The entries below contain a stretch that opens with the line containing "KEYS2 pin K2: D7 -> D8" and closes with the line containing "MIC3 pin VCC: none -> VIN"; set down that stretch exactly, both ends included, and nothing else.

Material provided –
= = = = = = =

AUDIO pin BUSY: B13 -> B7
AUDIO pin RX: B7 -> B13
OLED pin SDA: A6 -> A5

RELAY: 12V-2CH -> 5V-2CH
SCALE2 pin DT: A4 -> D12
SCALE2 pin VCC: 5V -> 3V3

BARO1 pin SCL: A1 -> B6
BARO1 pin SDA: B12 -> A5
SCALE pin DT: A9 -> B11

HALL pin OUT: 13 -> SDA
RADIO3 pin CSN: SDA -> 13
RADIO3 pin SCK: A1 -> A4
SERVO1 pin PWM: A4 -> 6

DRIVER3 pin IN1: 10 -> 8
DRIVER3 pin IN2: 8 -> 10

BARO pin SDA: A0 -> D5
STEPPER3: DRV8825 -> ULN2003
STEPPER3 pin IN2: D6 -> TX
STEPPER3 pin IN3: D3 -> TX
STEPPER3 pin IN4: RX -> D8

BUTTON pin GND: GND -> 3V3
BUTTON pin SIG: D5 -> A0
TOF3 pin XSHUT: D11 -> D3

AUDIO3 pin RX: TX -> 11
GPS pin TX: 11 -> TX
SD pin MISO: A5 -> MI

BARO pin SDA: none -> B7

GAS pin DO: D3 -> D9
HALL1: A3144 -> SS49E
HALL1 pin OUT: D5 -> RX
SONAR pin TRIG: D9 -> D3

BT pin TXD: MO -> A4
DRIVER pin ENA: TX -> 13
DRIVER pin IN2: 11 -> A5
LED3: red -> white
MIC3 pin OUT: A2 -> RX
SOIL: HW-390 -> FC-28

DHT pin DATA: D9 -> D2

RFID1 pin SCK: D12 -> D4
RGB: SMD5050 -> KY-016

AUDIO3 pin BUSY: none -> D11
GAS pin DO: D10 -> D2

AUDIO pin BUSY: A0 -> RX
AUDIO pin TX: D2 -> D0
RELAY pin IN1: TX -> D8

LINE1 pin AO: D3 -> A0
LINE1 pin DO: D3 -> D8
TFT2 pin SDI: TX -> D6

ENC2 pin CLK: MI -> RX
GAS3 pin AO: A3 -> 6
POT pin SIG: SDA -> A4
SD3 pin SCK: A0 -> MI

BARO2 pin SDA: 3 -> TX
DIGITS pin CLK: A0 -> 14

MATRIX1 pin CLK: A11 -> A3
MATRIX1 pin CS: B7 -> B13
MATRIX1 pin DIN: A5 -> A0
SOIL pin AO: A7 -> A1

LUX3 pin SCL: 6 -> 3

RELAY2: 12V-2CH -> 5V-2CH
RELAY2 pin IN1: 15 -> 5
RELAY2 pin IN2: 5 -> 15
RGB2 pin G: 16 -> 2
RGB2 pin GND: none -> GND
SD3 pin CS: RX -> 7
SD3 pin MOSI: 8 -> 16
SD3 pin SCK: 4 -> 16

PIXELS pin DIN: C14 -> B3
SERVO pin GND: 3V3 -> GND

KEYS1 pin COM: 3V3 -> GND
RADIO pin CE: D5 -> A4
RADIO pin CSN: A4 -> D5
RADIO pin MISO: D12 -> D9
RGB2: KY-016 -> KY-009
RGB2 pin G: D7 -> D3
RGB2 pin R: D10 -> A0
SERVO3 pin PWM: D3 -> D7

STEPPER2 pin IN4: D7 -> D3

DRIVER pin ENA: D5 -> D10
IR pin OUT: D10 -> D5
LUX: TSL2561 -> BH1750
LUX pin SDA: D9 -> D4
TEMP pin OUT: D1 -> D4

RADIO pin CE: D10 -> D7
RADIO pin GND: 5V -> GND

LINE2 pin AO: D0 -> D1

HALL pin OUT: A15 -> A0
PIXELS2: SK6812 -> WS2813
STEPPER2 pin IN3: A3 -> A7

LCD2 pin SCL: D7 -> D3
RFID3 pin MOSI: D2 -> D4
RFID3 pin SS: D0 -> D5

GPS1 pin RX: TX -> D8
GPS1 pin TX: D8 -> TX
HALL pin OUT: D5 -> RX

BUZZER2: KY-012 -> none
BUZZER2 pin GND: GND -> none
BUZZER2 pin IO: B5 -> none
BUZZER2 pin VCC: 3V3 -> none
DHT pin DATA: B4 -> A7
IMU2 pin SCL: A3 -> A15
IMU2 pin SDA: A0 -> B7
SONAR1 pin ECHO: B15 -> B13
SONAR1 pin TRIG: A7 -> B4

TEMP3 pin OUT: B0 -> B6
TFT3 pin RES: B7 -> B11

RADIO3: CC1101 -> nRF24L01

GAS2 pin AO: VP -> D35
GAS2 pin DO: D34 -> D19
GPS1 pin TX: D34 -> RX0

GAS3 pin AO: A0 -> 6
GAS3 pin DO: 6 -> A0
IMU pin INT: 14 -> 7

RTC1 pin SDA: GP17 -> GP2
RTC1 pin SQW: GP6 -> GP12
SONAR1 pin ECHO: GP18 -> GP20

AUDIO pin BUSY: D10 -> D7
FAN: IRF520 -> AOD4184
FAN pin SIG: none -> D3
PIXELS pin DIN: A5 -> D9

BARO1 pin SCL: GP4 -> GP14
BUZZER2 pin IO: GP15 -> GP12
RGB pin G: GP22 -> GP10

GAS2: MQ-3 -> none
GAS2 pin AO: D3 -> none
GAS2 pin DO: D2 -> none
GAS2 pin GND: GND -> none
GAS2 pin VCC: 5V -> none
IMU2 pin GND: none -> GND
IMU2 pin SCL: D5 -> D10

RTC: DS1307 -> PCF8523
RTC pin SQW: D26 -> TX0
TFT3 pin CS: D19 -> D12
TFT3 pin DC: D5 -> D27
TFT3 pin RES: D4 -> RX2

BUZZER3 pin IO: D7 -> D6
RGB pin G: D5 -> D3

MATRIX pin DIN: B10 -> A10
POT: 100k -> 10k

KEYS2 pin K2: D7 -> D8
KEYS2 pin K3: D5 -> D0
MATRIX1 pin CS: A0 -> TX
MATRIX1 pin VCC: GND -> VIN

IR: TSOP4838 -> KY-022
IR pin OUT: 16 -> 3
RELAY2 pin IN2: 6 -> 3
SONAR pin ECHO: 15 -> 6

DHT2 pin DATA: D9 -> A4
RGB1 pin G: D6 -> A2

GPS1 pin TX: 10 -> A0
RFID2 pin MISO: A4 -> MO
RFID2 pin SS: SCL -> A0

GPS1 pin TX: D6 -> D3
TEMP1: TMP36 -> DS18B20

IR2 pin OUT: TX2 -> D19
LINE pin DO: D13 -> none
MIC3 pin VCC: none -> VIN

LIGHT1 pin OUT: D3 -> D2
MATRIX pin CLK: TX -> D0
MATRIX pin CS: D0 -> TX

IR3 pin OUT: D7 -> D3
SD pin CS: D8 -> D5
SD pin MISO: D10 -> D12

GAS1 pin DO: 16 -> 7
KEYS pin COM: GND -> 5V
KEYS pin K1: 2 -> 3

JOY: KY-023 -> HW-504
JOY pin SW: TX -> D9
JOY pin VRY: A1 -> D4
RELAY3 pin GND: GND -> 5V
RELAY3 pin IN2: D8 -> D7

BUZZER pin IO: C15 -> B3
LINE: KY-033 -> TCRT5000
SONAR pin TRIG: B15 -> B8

= = = = = = =

Result below –
KEYS2 pin K2: D7 -> D8
KEYS2 pin K3: D5 -> D0
MATRIX1 pin CS: A0 -> TX
MATRIX1 pin VCC: GND -> VIN

IR: TSOP4838 -> KY-022
IR pin OUT: 16 -> 3
RELAY2 pin IN2: 6 -> 3
SONAR pin ECHO: 15 -> 6

DHT2 pin DATA: D9 -> A4
RGB1 pin G: D6 -> A2

GPS1 pin TX: 10 -> A0
RFID2 pin MISO: A4 -> MO
RFID2 pin SS: SCL -> A0

GPS1 pin TX: D6 -> D3
TEMP1: TMP36 -> DS18B20

IR2 pin OUT: TX2 -> D19
LINE pin DO: D13 -> none
MIC3 pin VCC: none -> VIN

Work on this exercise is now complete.